Record extracts Start Marker

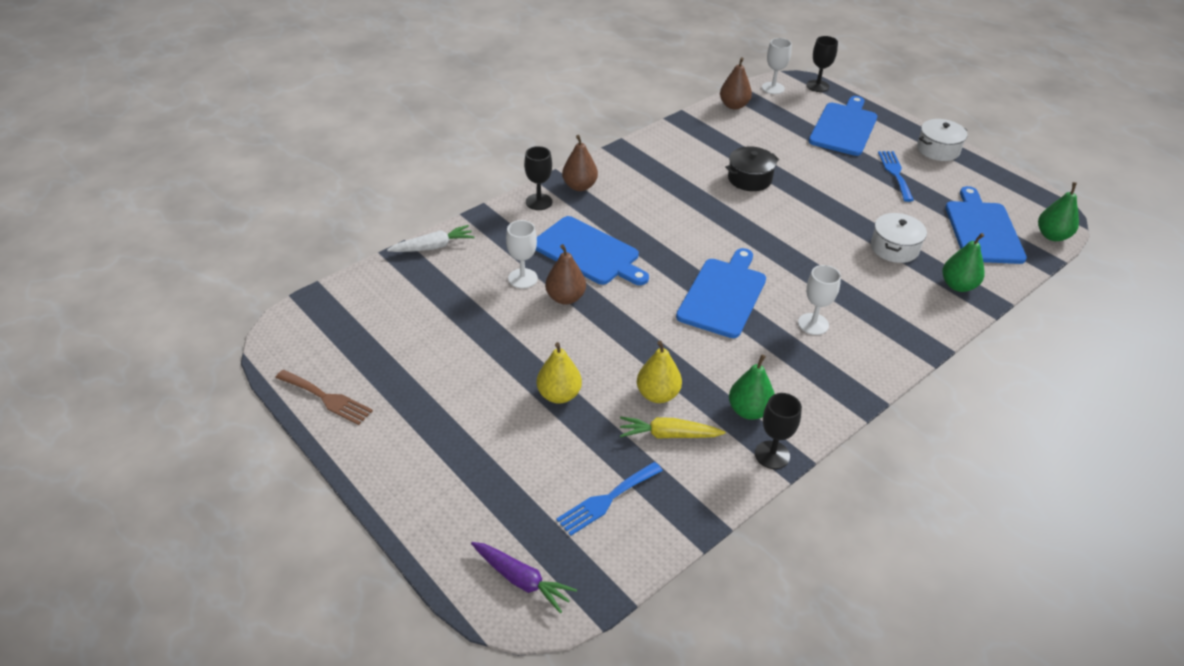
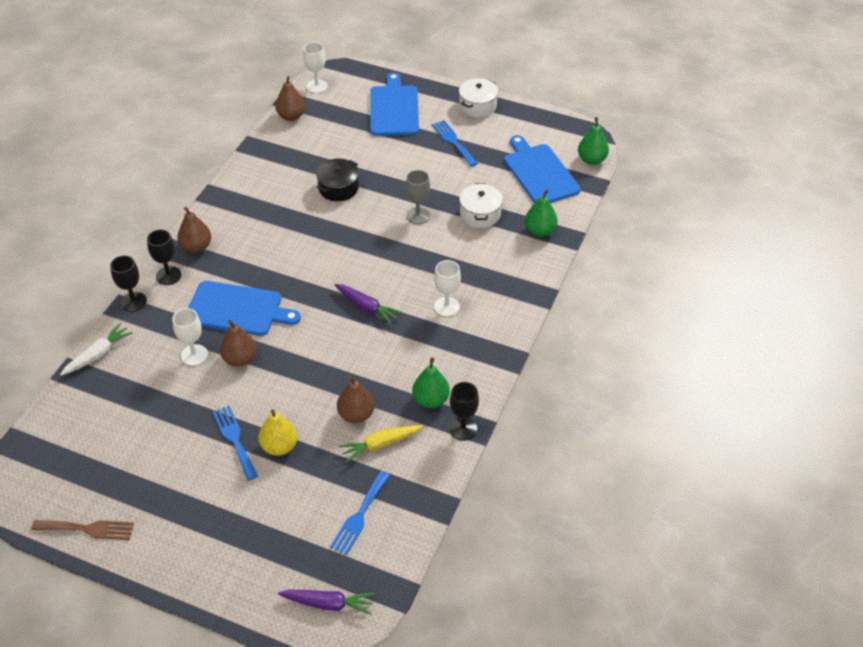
camera: 25 degrees left, 5 degrees up
(517, 370) = (235, 439): none -> blue fork
(657, 394) = (356, 414): yellow pear -> brown pear
(723, 295) = (367, 307): blue cutting board -> purple carrot
(817, 86) = (354, 71): black goblet -> black goblet (133, 302)
(822, 228) = (418, 216): none -> grey goblet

Record extracts End Marker

▶ [Task details]: Look for the string "none" in the data above and return every line that has it.

▶ [Exercise result]:
(517, 370) = (235, 439): none -> blue fork
(822, 228) = (418, 216): none -> grey goblet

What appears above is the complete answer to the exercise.